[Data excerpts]
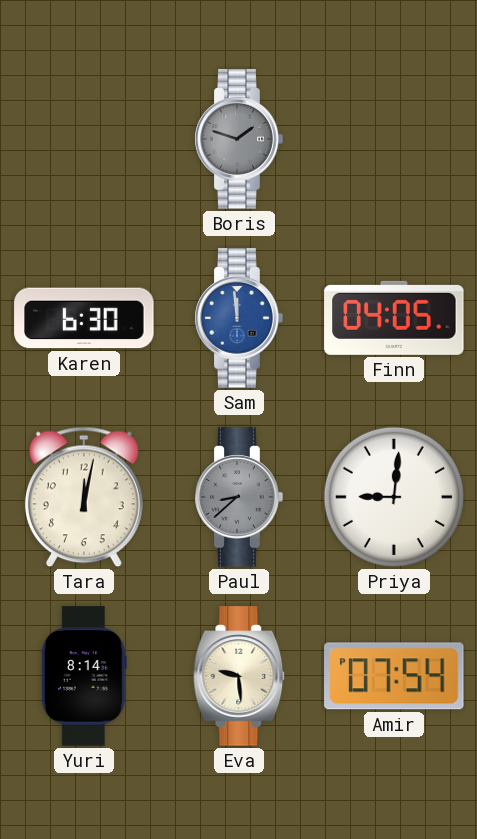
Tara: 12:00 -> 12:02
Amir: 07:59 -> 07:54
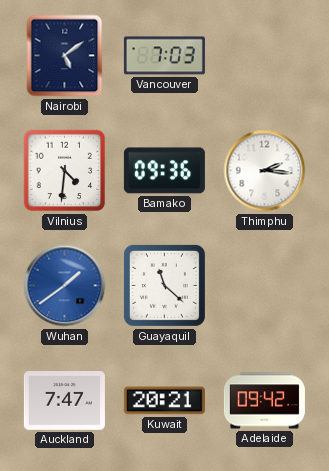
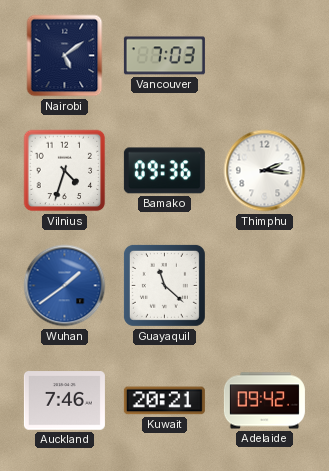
Vilnius: 4:31 -> 4:33
Auckland: 7:47 -> 7:46
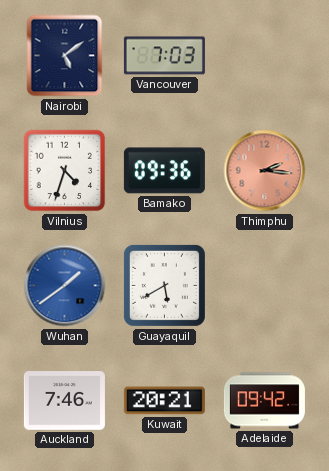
Thimphu dial: white -> salmon
Guayaquil: 11:22 -> 5:40
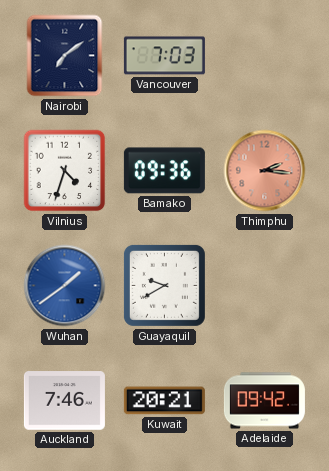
Nairobi: 5:09 -> 7:09
Guayaquil: 5:40 -> 9:40
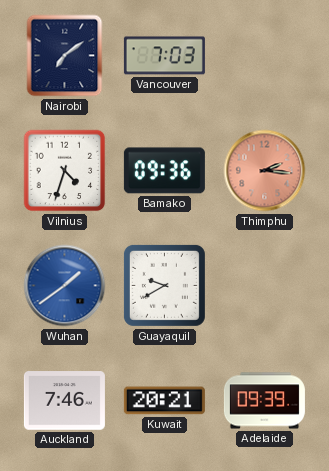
Adelaide: 09:42 -> 09:39
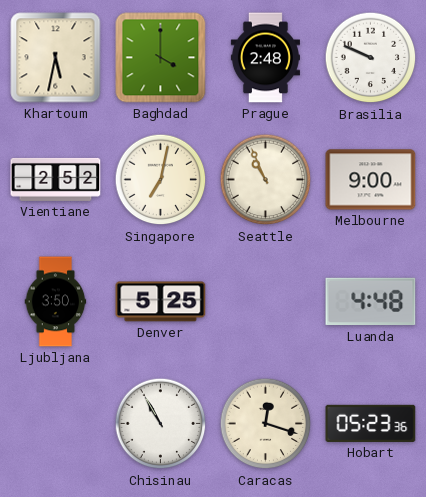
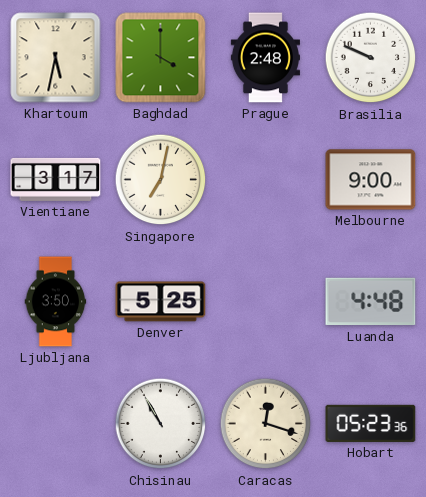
Vientiane: 2:52 -> 3:17
Seattle: 10:56 -> none
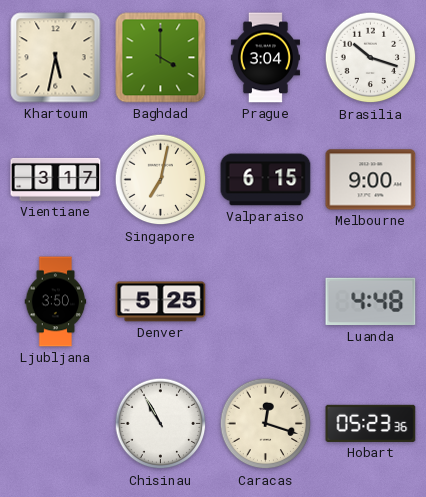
Prague: 2:48 -> 3:04
Brasilia: 9:49 -> 10:18
Valparaiso: none -> 6:15
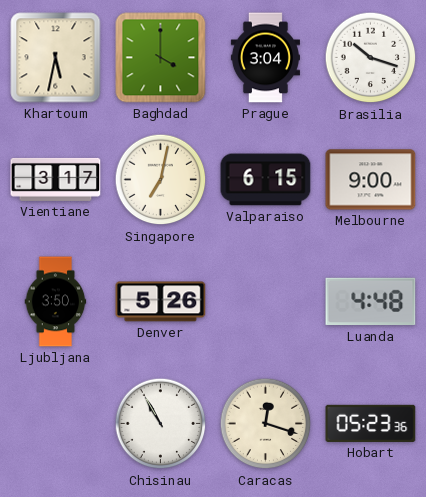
Denver: 5:25 -> 5:26
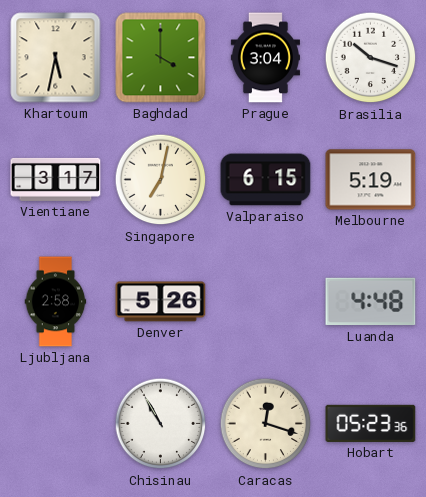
Melbourne: 9:00 -> 5:19
Ljubljana: 3:50 -> 2:58
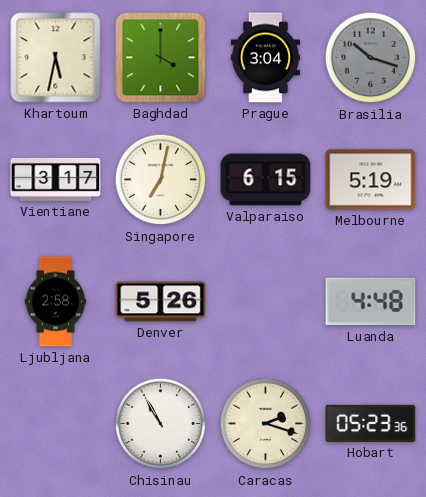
Brasilia dial: white -> grey
Caracas: 12:18 -> 2:18
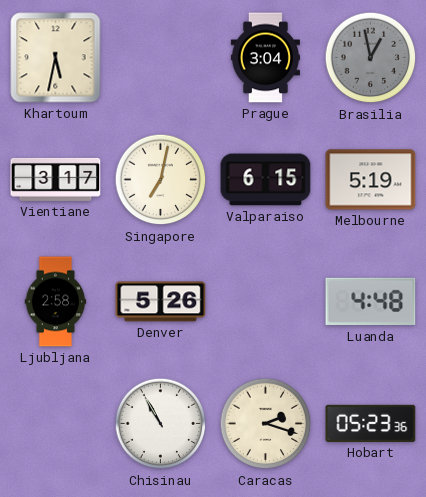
Baghdad: 4:00 -> none
Brasilia: 10:18 -> 12:58
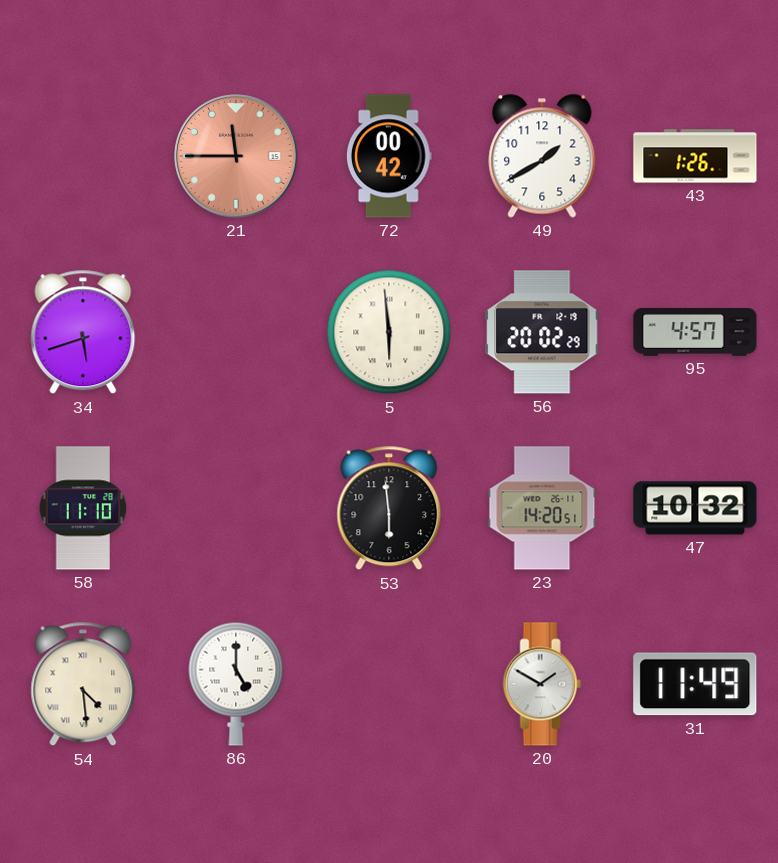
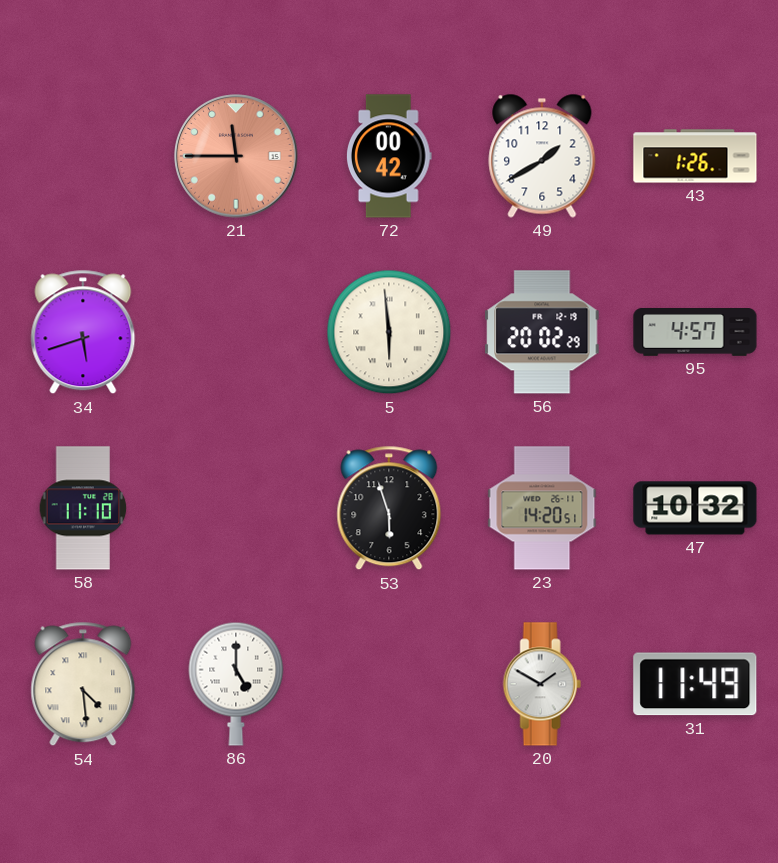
53: 5:59 -> 5:57
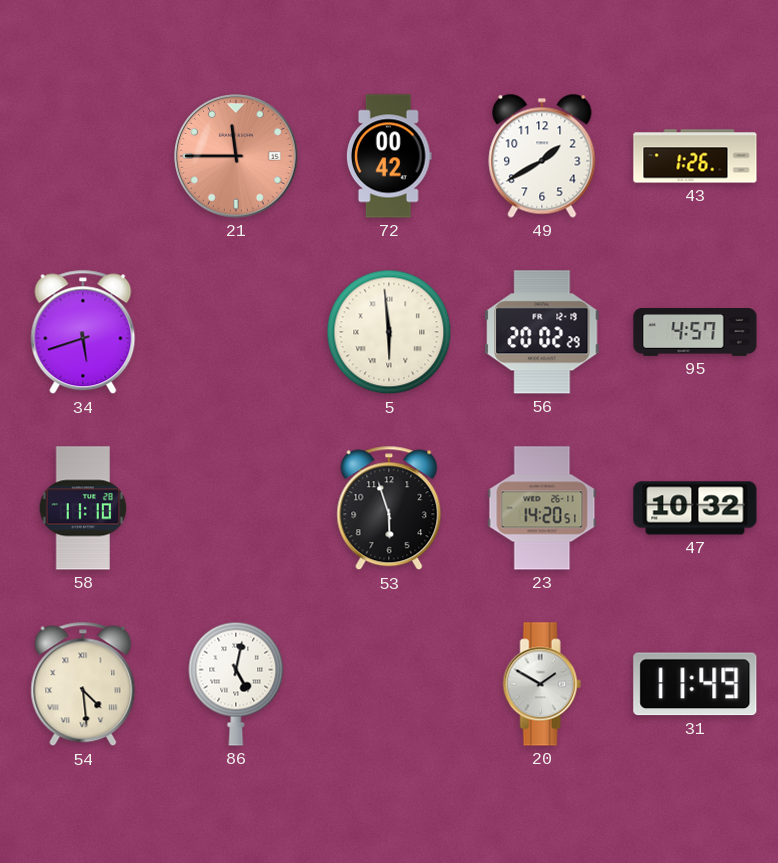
86: 5:00 -> 5:02
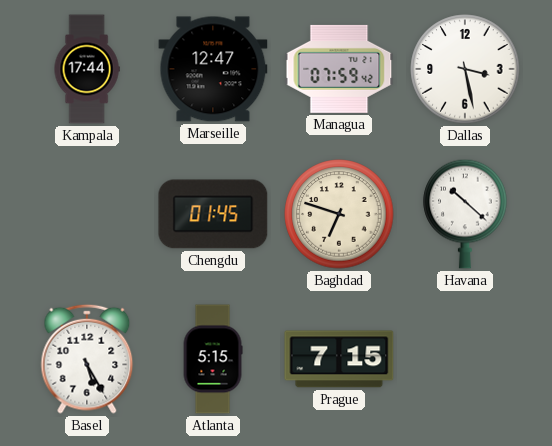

> [GIVEN TASK]
Copy out word for word the lines of the records, starting at the line that contains "Thimphu dial: white -> salmon" and continuing through the end of the records. Leave the pictures out.

> [SOLUTION TO THE PROBLEM]
Thimphu dial: white -> salmon
Guayaquil: 11:22 -> 5:40
Nairobi: 5:09 -> 7:09
Guayaquil: 5:40 -> 9:40
Adelaide: 09:42 -> 09:39
Vientiane: 2:52 -> 3:17
Seattle: 10:56 -> none
Prague: 2:48 -> 3:04
Brasilia: 9:49 -> 10:18
Valparaiso: none -> 6:15
Denver: 5:25 -> 5:26
Melbourne: 9:00 -> 5:19
Ljubljana: 3:50 -> 2:58
Brasilia dial: white -> grey
Caracas: 12:18 -> 2:18
Baghdad: 4:00 -> none
Brasilia: 10:18 -> 12:58
53: 5:59 -> 5:57
86: 5:00 -> 5:02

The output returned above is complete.